## PROBLEM DESCRIPTION
When you retype the listing, keep every word exactly as it appears.
-*-*-
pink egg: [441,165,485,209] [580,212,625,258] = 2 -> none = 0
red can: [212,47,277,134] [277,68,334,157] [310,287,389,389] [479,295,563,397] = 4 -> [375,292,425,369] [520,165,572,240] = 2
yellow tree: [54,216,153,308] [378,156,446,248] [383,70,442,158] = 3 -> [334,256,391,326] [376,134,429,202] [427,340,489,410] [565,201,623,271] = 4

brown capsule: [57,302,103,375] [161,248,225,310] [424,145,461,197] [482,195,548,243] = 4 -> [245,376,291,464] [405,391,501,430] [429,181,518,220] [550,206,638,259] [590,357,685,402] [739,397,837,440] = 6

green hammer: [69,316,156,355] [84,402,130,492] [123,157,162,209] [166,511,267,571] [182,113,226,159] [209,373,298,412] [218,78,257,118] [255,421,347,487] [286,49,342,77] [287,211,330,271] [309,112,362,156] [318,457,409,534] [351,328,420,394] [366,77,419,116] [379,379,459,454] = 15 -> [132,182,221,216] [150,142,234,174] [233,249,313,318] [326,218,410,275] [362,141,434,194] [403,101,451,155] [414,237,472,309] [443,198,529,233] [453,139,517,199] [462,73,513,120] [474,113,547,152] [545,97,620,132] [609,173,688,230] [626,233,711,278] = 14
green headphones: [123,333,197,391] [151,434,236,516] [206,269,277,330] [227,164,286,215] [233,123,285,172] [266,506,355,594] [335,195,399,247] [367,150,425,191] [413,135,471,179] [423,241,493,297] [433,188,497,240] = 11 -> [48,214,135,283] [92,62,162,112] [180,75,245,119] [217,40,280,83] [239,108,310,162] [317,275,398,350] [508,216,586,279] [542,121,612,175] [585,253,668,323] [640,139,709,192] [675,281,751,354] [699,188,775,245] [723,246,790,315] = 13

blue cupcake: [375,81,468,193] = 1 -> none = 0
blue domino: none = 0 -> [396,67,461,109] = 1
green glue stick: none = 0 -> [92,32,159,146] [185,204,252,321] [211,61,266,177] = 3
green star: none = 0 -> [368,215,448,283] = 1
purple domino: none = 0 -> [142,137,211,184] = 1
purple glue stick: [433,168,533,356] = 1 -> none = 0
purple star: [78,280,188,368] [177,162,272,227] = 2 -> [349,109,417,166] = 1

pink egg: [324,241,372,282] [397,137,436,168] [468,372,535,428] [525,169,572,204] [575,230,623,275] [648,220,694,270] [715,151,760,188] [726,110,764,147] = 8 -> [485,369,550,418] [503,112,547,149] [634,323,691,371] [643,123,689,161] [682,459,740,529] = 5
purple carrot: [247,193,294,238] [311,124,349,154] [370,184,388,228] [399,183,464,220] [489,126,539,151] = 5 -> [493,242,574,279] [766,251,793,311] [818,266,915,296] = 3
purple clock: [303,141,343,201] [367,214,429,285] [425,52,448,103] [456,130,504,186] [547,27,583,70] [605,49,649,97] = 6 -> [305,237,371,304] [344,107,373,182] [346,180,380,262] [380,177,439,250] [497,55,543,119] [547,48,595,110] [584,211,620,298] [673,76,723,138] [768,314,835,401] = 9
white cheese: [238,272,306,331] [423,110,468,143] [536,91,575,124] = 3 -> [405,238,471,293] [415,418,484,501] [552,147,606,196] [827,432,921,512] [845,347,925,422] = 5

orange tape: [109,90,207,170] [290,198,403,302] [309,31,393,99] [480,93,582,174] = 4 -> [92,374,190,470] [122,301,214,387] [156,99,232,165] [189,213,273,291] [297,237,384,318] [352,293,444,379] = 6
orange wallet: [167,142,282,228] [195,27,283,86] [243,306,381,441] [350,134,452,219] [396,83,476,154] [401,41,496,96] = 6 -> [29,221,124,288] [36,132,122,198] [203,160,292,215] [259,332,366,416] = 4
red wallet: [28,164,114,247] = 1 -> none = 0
-*-*-
## EXERCISE RESULT
pink egg: [441,165,485,209] [580,212,625,258] = 2 -> none = 0
red can: [212,47,277,134] [277,68,334,157] [310,287,389,389] [479,295,563,397] = 4 -> [375,292,425,369] [520,165,572,240] = 2
yellow tree: [54,216,153,308] [378,156,446,248] [383,70,442,158] = 3 -> [334,256,391,326] [376,134,429,202] [427,340,489,410] [565,201,623,271] = 4

brown capsule: [57,302,103,375] [161,248,225,310] [424,145,461,197] [482,195,548,243] = 4 -> [245,376,291,464] [405,391,501,430] [429,181,518,220] [550,206,638,259] [590,357,685,402] [739,397,837,440] = 6

green hammer: [69,316,156,355] [84,402,130,492] [123,157,162,209] [166,511,267,571] [182,113,226,159] [209,373,298,412] [218,78,257,118] [255,421,347,487] [286,49,342,77] [287,211,330,271] [309,112,362,156] [318,457,409,534] [351,328,420,394] [366,77,419,116] [379,379,459,454] = 15 -> [132,182,221,216] [150,142,234,174] [233,249,313,318] [326,218,410,275] [362,141,434,194] [403,101,451,155] [414,237,472,309] [443,198,529,233] [453,139,517,199] [462,73,513,120] [474,113,547,152] [545,97,620,132] [609,173,688,230] [626,233,711,278] = 14
green headphones: [123,333,197,391] [151,434,236,516] [206,269,277,330] [227,164,286,215] [233,123,285,172] [266,506,355,594] [335,195,399,247] [367,150,425,191] [413,135,471,179] [423,241,493,297] [433,188,497,240] = 11 -> [48,214,135,283] [92,62,162,112] [180,75,245,119] [217,40,280,83] [239,108,310,162] [317,275,398,350] [508,216,586,279] [542,121,612,175] [585,253,668,323] [640,139,709,192] [675,281,751,354] [699,188,775,245] [723,246,790,315] = 13

blue cupcake: [375,81,468,193] = 1 -> none = 0
blue domino: none = 0 -> [396,67,461,109] = 1
green glue stick: none = 0 -> [92,32,159,146] [185,204,252,321] [211,61,266,177] = 3
green star: none = 0 -> [368,215,448,283] = 1
purple domino: none = 0 -> [142,137,211,184] = 1
purple glue stick: [433,168,533,356] = 1 -> none = 0
purple star: [78,280,188,368] [177,162,272,227] = 2 -> [349,109,417,166] = 1

pink egg: [324,241,372,282] [397,137,436,168] [468,372,535,428] [525,169,572,204] [575,230,623,275] [648,220,694,270] [715,151,760,188] [726,110,764,147] = 8 -> [485,369,550,418] [503,112,547,149] [634,323,691,371] [643,123,689,161] [682,459,740,529] = 5
purple carrot: [247,193,294,238] [311,124,349,154] [370,184,388,228] [399,183,464,220] [489,126,539,151] = 5 -> [493,242,574,279] [766,251,793,311] [818,266,915,296] = 3
purple clock: [303,141,343,201] [367,214,429,285] [425,52,448,103] [456,130,504,186] [547,27,583,70] [605,49,649,97] = 6 -> [305,237,371,304] [344,107,373,182] [346,180,380,262] [380,177,439,250] [497,55,543,119] [547,48,595,110] [584,211,620,298] [673,76,723,138] [768,314,835,401] = 9
white cheese: [238,272,306,331] [423,110,468,143] [536,91,575,124] = 3 -> [405,238,471,293] [415,418,484,501] [552,147,606,196] [827,432,921,512] [845,347,925,422] = 5

orange tape: [109,90,207,170] [290,198,403,302] [309,31,393,99] [480,93,582,174] = 4 -> [92,374,190,470] [122,301,214,387] [156,99,232,165] [189,213,273,291] [297,237,384,318] [352,293,444,379] = 6
orange wallet: [167,142,282,228] [195,27,283,86] [243,306,381,441] [350,134,452,219] [396,83,476,154] [401,41,496,96] = 6 -> [29,221,124,288] [36,132,122,198] [203,160,292,215] [259,332,366,416] = 4
red wallet: [28,164,114,247] = 1 -> none = 0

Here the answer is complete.